**WORKING DATA:**
⟨

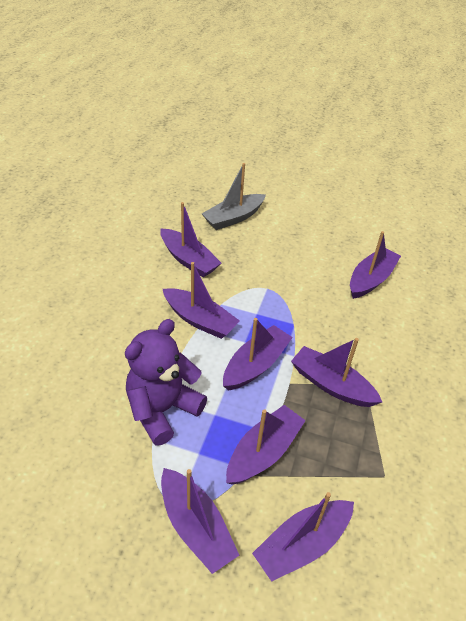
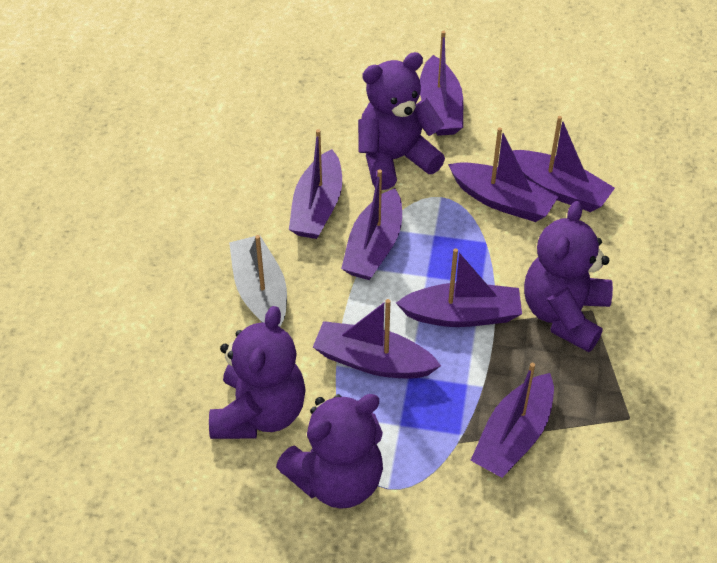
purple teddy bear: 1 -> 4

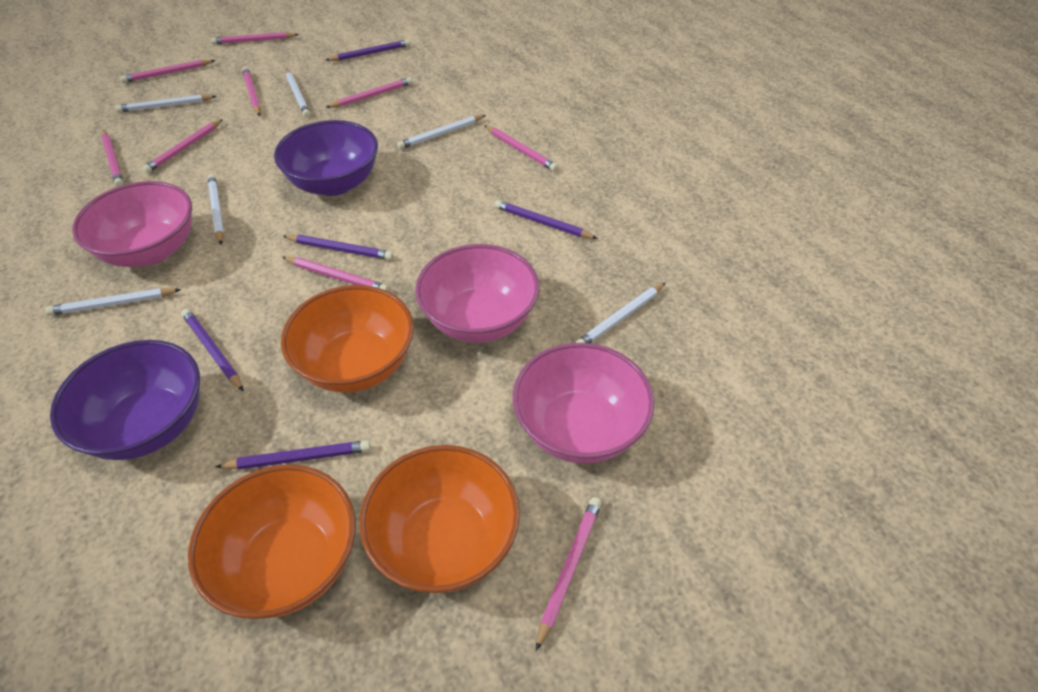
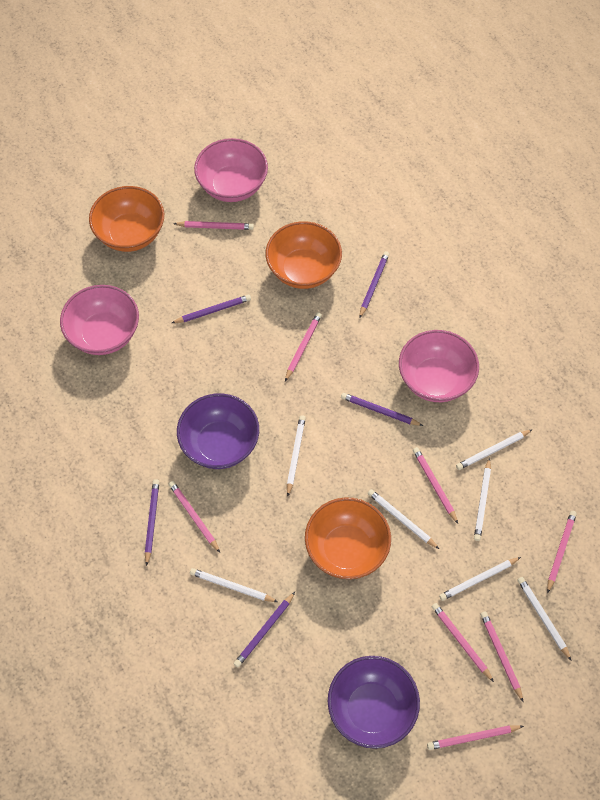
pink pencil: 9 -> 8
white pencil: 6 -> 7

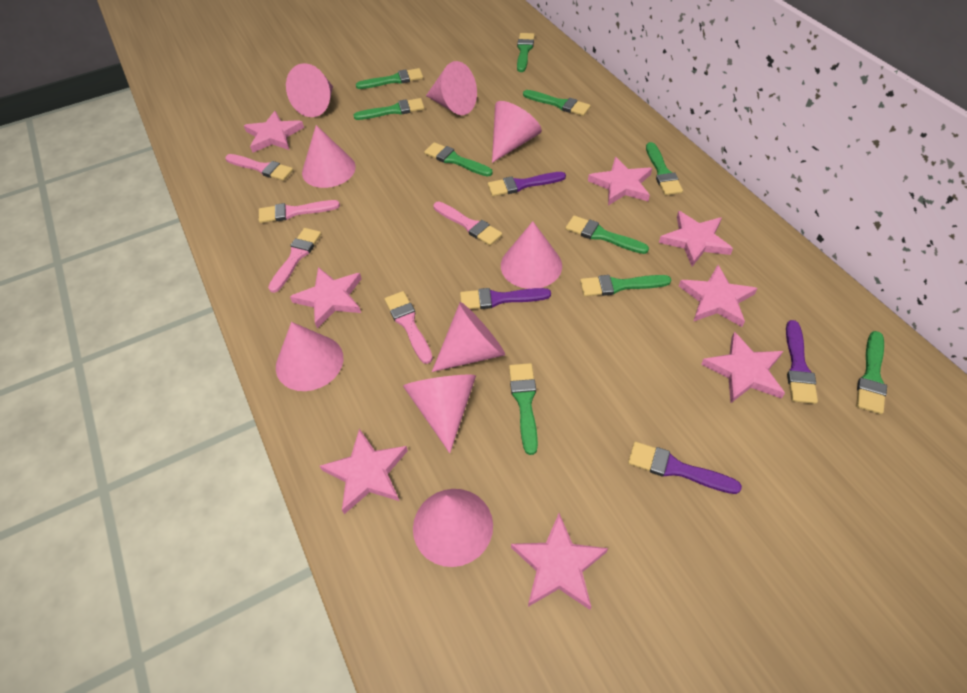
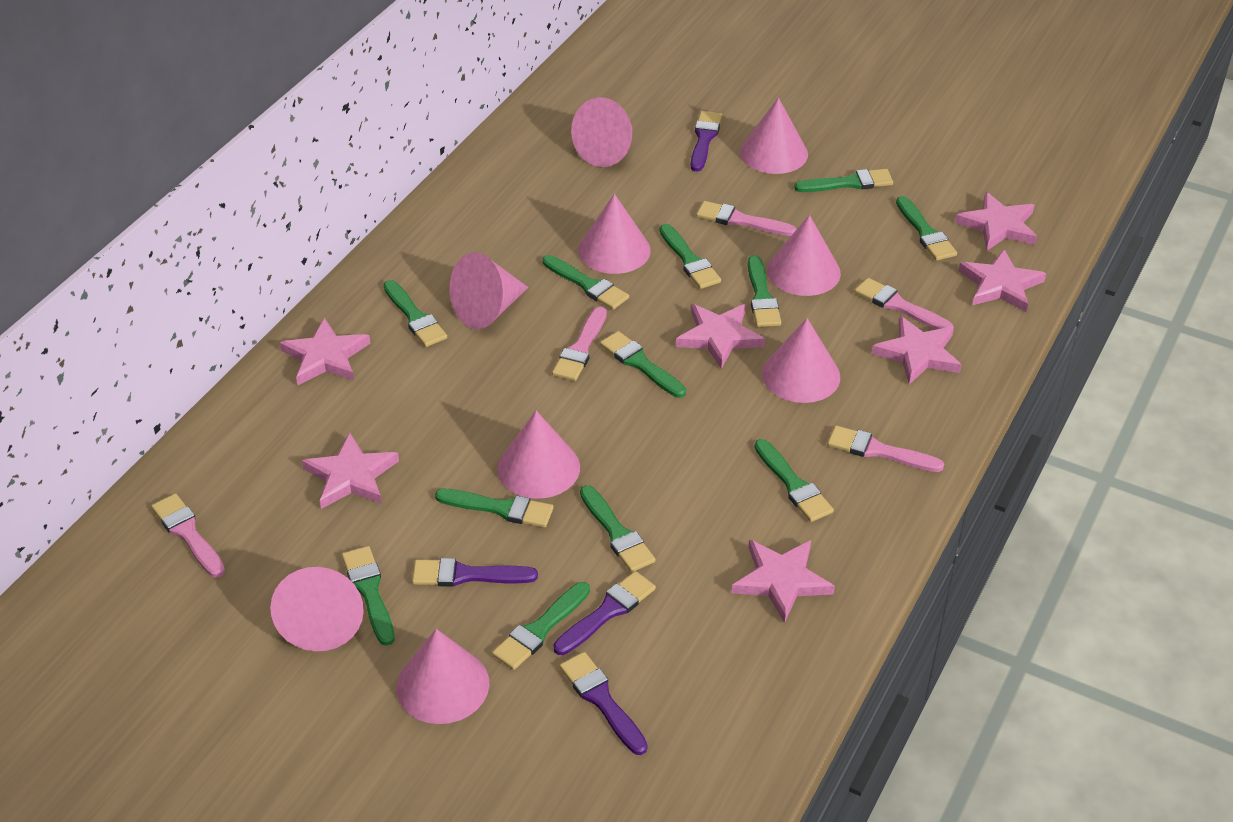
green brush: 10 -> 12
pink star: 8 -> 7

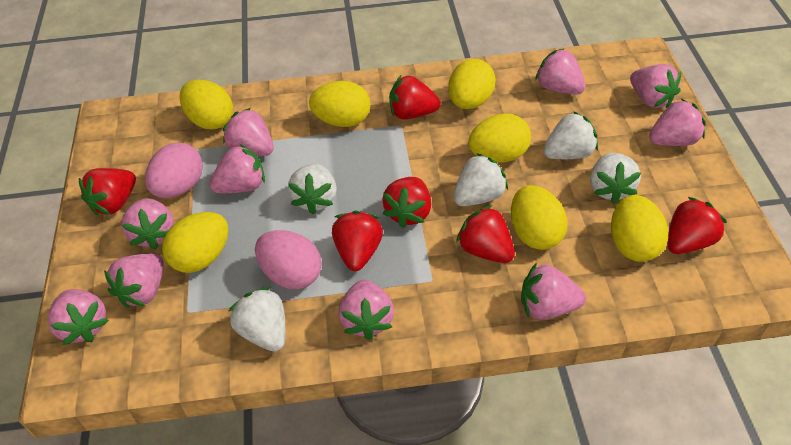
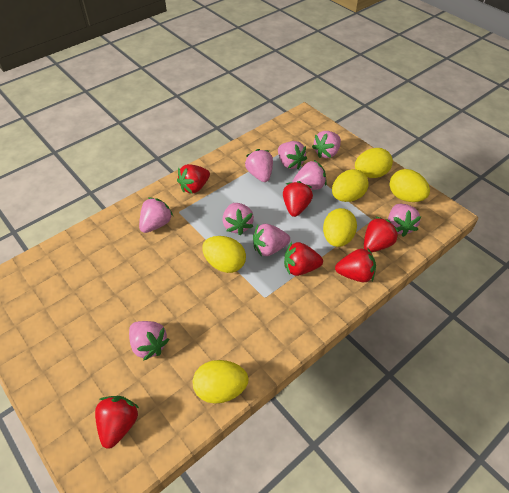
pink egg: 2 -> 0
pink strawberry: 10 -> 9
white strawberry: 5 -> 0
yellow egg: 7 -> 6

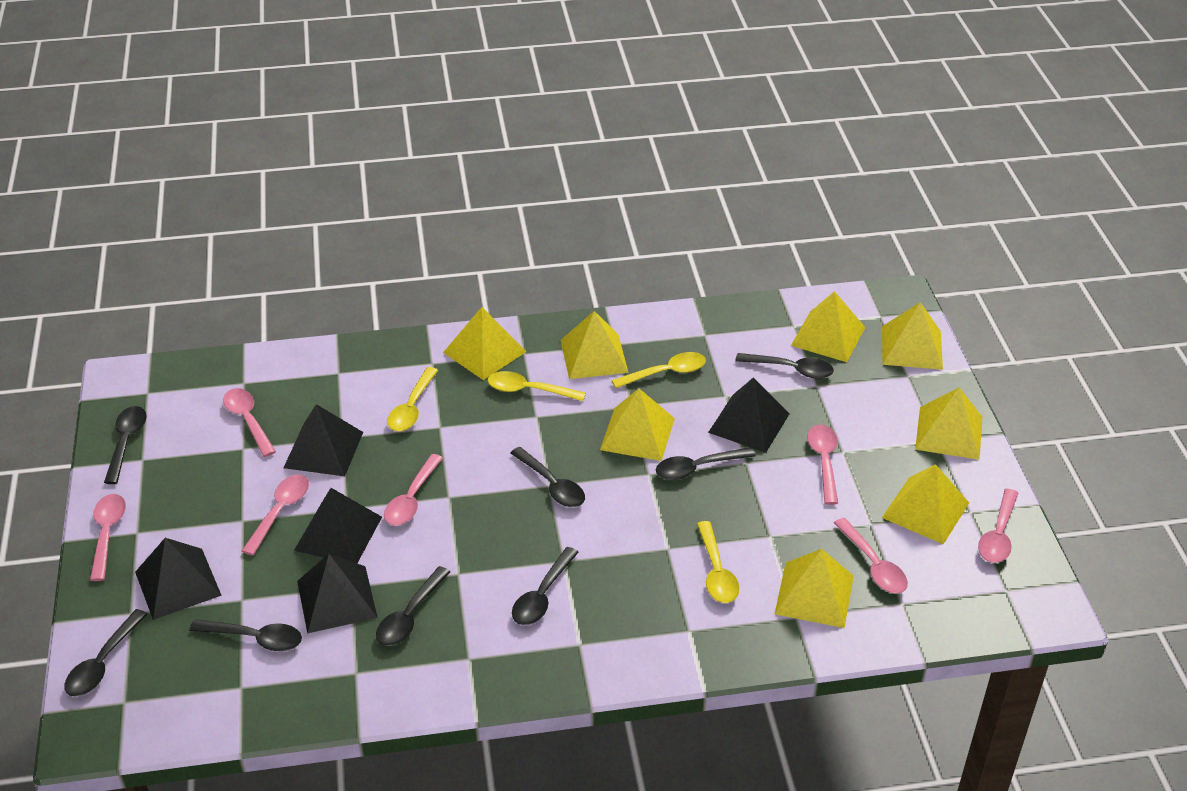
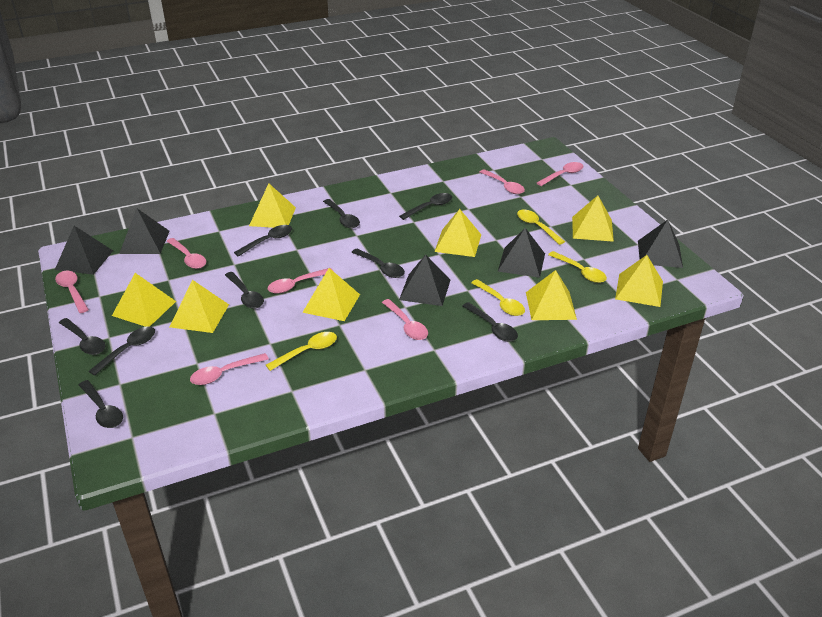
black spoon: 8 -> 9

⟩

**INSTRUCTIONS TO FOLLOW:**
Make a word-for-word copy of the records above, excluding all pictures.

**SOLUTION TO THIS TASK:**
purple teddy bear: 1 -> 4

pink pencil: 9 -> 8
white pencil: 6 -> 7

green brush: 10 -> 12
pink star: 8 -> 7

pink egg: 2 -> 0
pink strawberry: 10 -> 9
white strawberry: 5 -> 0
yellow egg: 7 -> 6

black spoon: 8 -> 9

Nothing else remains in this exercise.